• Exercise prompt: For the entries below, count the lines containing "size" and give only that number.

• Supplied data:
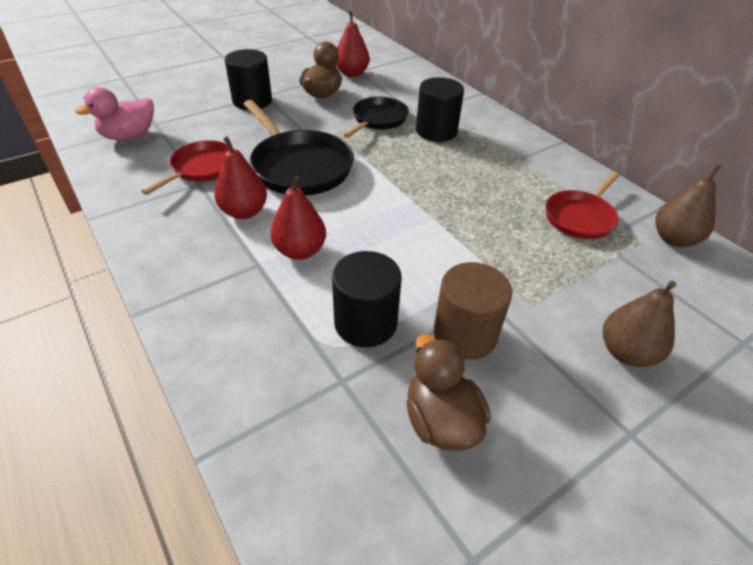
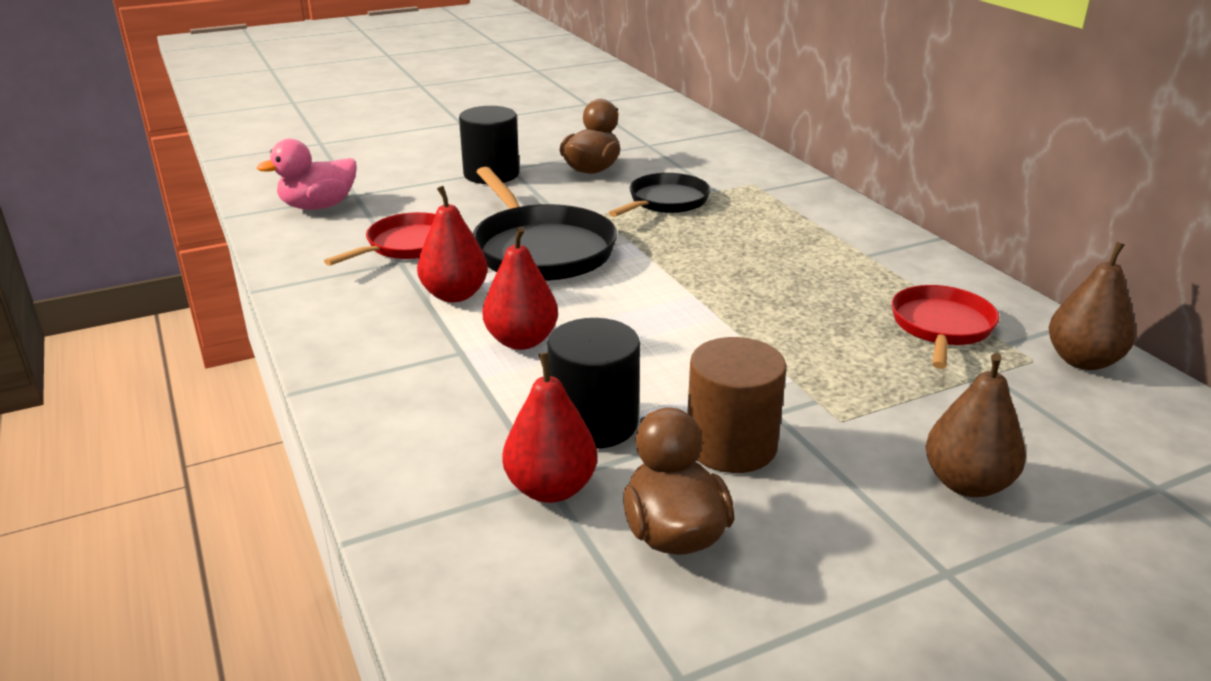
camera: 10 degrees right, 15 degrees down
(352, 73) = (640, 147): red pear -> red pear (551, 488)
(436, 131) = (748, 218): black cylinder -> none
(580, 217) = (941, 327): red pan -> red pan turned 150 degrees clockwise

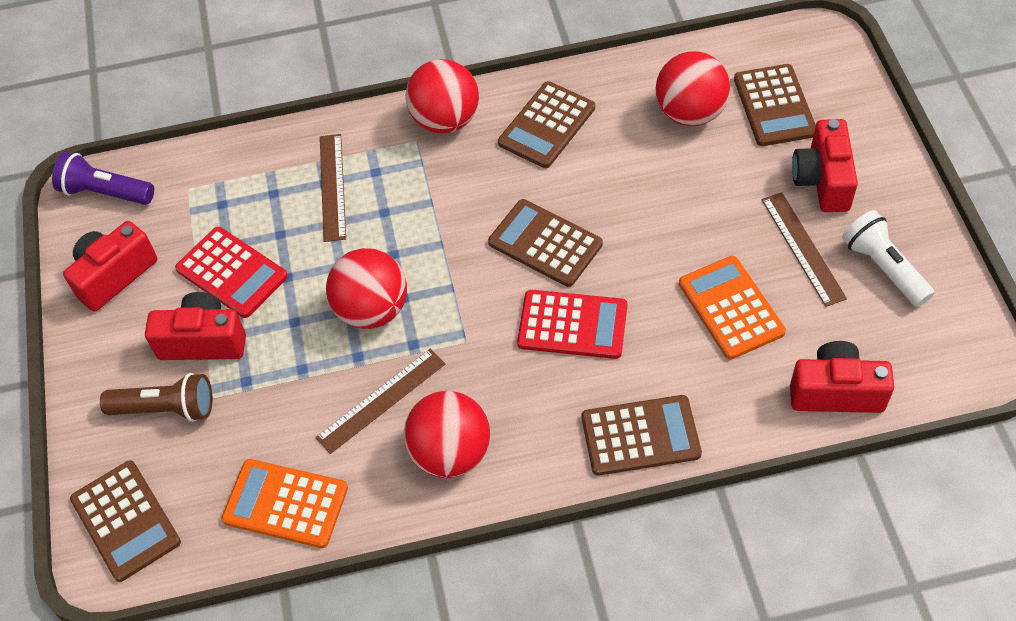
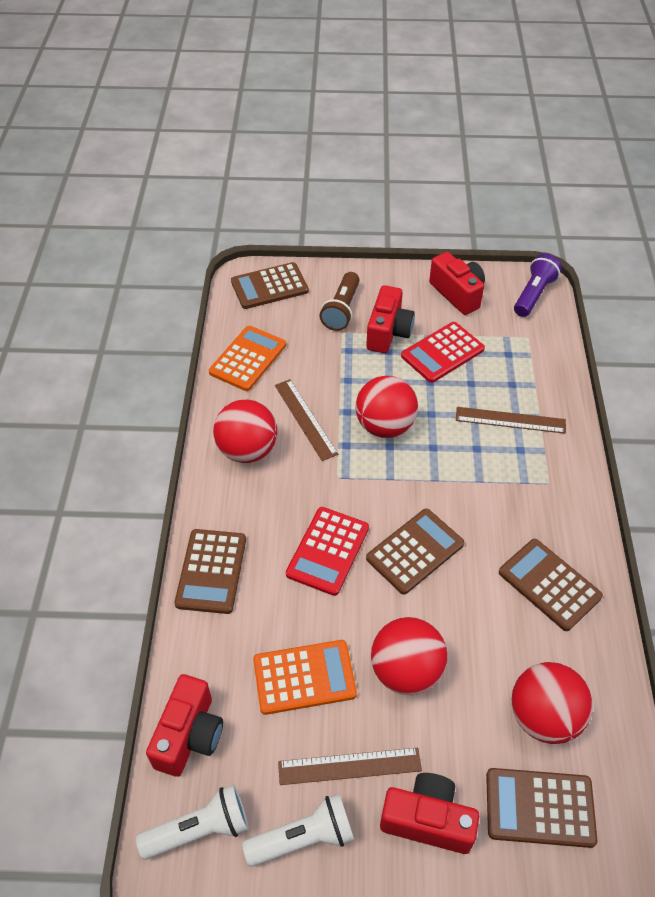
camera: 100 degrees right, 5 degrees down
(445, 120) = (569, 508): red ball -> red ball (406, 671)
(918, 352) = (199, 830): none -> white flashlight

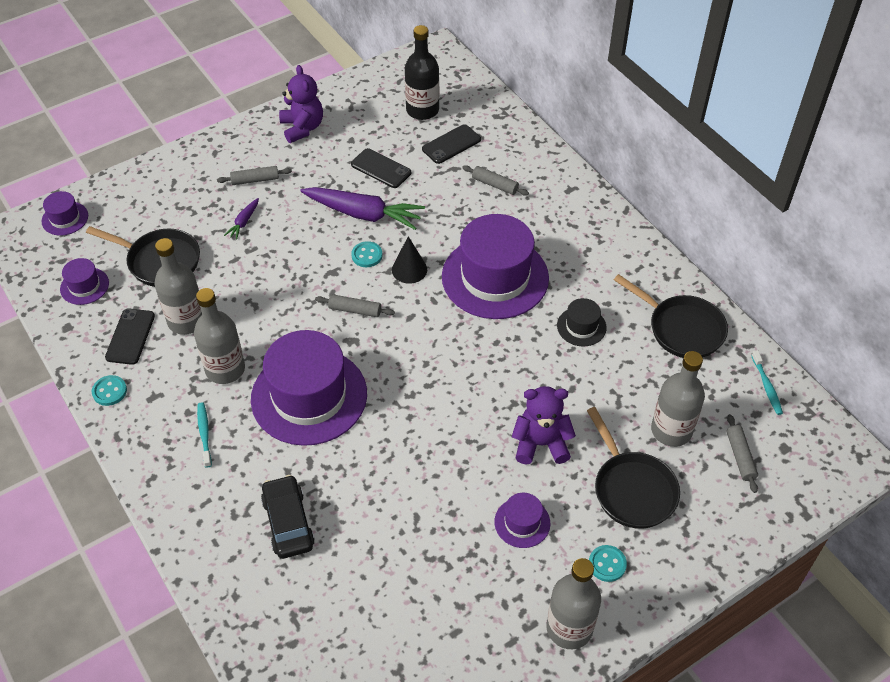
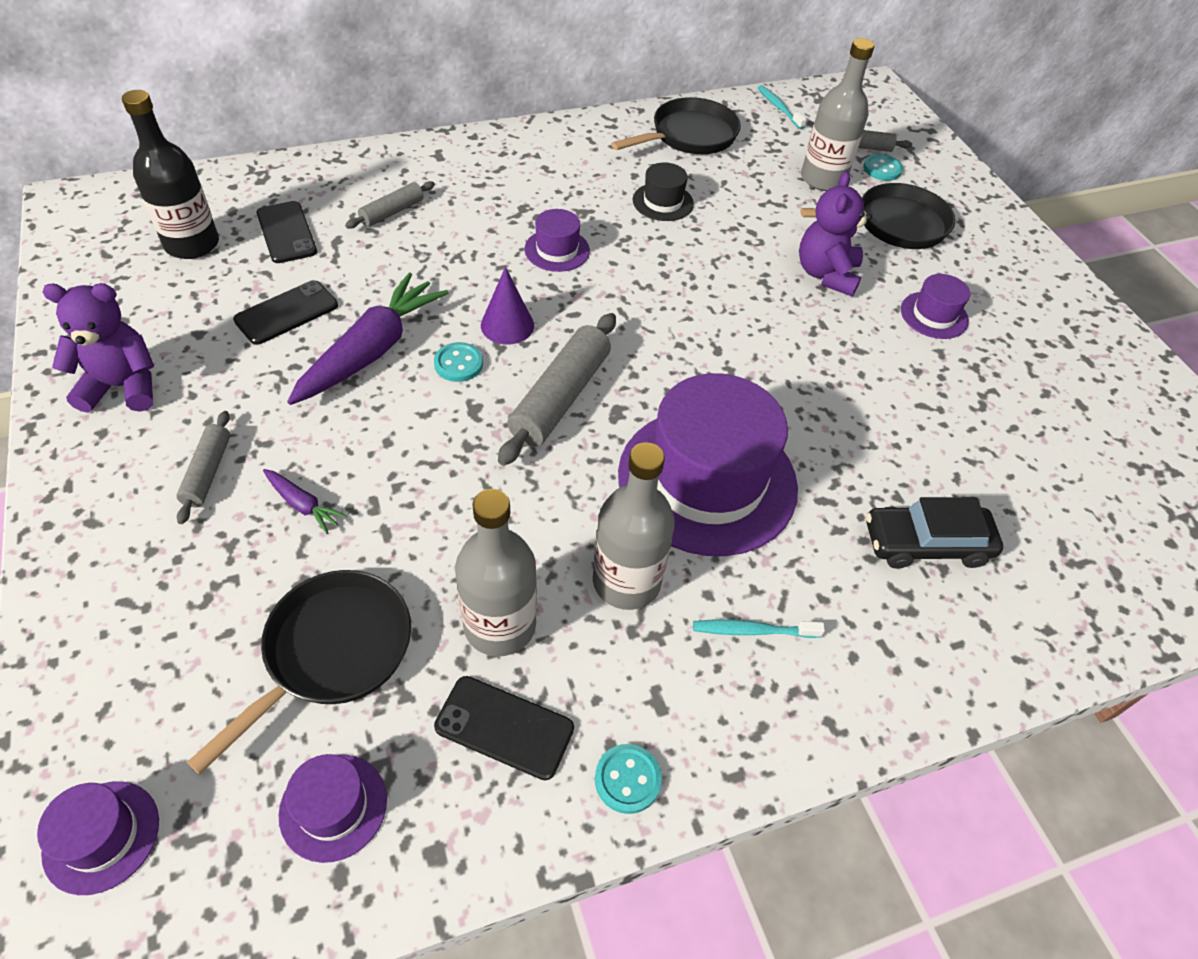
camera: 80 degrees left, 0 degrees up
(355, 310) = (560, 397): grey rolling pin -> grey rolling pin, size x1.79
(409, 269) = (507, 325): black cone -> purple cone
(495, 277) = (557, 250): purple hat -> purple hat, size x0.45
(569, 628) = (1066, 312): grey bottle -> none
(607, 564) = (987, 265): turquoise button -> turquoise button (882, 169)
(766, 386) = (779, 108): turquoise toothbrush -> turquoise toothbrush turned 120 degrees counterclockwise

• Result for this task: 2